== WORK ORDER ==
Write out the whole listing exactly; no images belong in it.

== EXTRACTED ENTRIES ==

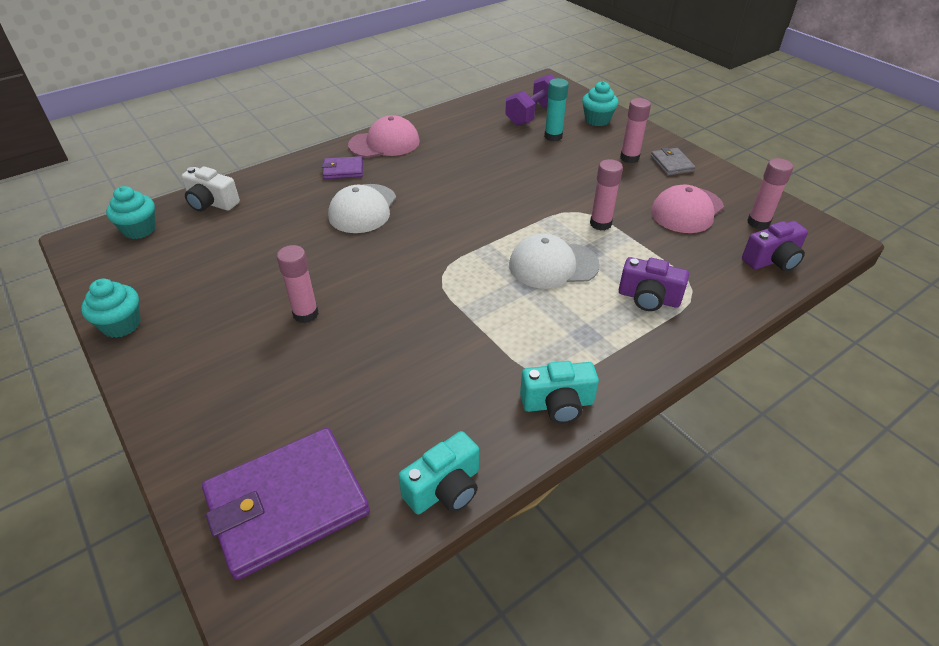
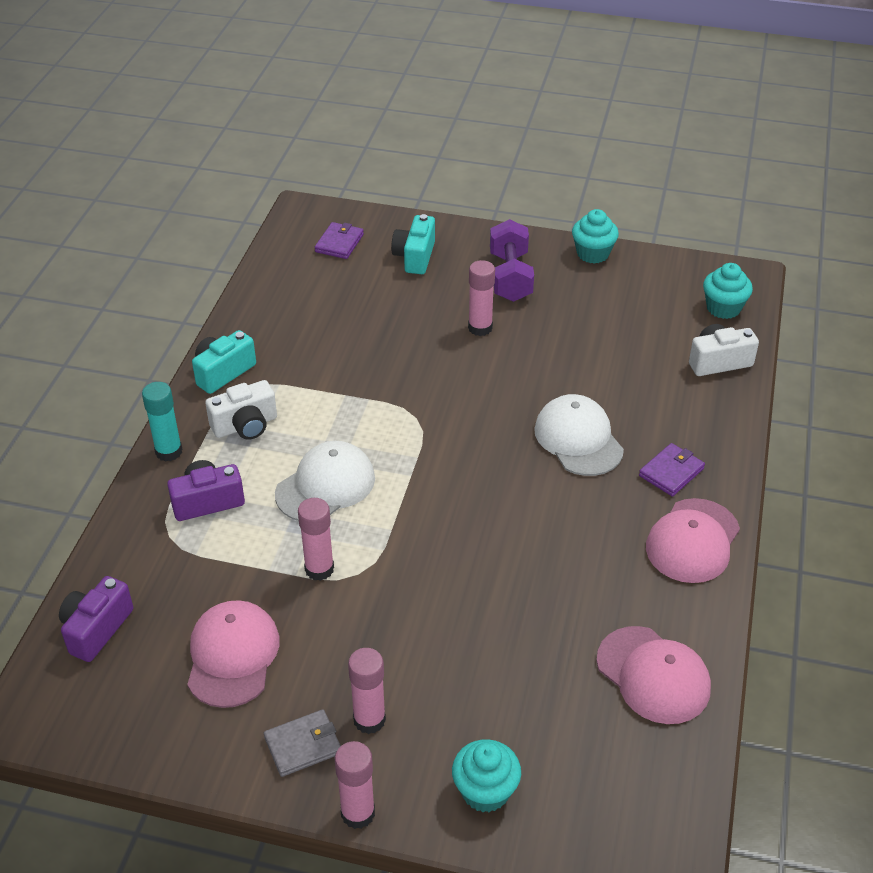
camera: 140 degrees right, 0 degrees up
(287, 504) = (339, 243): purple wallet -> purple wallet, size x0.48
(445, 489) = (256, 293): turquoise camera -> turquoise camera (415, 257)
(478, 117) = (653, 675): none -> pink cap
(532, 114) = (589, 737): purple dumbbell -> purple dumbbell (510, 277)
(553, 137) = (510, 699): turquoise glue stick -> turquoise glue stick (169, 451)
(576, 340) = (245, 425): none -> white camera
(671, 164) = (303, 745): grey wallet -> grey wallet turned 60 degrees counterclockwise
(758, 223) = (133, 687): pink glue stick -> pink glue stick (358, 813)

== SOLUTION BELOW ==
camera: 140 degrees right, 0 degrees up
(287, 504) = (339, 243): purple wallet -> purple wallet, size x0.48
(445, 489) = (256, 293): turquoise camera -> turquoise camera (415, 257)
(478, 117) = (653, 675): none -> pink cap
(532, 114) = (589, 737): purple dumbbell -> purple dumbbell (510, 277)
(553, 137) = (510, 699): turquoise glue stick -> turquoise glue stick (169, 451)
(576, 340) = (245, 425): none -> white camera
(671, 164) = (303, 745): grey wallet -> grey wallet turned 60 degrees counterclockwise
(758, 223) = (133, 687): pink glue stick -> pink glue stick (358, 813)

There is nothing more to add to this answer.